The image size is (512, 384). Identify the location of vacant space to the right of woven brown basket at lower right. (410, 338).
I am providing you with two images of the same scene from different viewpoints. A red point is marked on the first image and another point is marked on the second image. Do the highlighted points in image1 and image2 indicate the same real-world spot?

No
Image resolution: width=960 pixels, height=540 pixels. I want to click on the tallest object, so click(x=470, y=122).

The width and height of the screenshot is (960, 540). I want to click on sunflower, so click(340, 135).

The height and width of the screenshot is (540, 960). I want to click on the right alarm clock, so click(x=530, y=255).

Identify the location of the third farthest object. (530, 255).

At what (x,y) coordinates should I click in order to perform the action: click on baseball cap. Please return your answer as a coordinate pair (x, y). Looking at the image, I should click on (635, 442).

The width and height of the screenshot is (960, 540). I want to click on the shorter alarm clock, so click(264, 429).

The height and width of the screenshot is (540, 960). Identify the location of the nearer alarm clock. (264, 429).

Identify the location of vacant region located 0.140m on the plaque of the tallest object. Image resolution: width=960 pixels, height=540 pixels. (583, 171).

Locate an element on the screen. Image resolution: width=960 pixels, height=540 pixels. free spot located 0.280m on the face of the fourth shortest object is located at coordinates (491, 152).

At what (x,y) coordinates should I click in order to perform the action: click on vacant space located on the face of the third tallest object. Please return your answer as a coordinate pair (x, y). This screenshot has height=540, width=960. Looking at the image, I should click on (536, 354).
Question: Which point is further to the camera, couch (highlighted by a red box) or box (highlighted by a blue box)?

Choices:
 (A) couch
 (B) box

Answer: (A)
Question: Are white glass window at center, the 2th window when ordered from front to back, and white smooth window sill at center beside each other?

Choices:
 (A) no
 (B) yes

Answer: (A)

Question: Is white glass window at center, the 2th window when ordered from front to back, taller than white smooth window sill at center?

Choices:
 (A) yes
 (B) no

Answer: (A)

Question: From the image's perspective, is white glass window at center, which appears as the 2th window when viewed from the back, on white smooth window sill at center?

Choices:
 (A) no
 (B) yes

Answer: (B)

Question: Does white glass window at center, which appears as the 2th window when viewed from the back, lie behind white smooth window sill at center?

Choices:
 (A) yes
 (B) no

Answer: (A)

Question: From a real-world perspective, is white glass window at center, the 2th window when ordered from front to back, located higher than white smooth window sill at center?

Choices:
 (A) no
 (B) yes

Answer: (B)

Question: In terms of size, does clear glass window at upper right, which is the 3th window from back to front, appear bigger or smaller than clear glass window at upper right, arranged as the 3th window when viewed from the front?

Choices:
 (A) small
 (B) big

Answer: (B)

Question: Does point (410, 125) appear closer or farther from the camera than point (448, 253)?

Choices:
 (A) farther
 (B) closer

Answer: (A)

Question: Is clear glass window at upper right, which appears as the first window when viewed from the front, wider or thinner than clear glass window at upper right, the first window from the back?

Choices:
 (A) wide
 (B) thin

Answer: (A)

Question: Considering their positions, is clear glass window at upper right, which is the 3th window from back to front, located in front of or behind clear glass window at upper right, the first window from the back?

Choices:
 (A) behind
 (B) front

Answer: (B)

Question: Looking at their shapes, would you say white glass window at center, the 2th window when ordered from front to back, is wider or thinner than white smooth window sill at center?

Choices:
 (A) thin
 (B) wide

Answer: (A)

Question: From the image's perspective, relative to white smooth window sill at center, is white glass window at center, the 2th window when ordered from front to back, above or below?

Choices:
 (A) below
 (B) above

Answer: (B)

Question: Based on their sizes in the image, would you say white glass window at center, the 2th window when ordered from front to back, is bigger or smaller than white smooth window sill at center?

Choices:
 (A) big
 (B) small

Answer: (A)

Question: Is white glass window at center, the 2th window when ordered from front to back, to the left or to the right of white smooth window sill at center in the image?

-*-

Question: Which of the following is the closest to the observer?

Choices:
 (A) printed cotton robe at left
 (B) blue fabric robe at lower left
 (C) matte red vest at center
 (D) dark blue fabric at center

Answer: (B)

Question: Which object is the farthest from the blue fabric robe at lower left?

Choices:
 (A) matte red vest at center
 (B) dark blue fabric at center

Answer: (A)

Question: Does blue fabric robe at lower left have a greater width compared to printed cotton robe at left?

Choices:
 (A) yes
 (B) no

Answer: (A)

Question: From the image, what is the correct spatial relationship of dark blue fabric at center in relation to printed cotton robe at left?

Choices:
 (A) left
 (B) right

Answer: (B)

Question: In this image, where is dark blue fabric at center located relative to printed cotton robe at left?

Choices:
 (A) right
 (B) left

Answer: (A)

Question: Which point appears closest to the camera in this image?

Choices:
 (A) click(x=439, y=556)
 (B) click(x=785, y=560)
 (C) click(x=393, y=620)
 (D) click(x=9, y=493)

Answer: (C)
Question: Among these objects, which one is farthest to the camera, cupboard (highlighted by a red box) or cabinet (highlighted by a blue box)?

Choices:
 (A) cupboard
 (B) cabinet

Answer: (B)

-*-

_EXERCISE GOAL:_ Which lines in the records contain the string "farthest"? Extract each of those lines in full, without changing it.

_EXERCISE ANSWER:_
Identify the location of the third farthest object. (530, 255).
Question: Which object is the farthest from the blue fabric robe at lower left?
Question: Among these objects, which one is farthest to the camera, cupboard (highlighted by a red box) or cabinet (highlighted by a blue box)?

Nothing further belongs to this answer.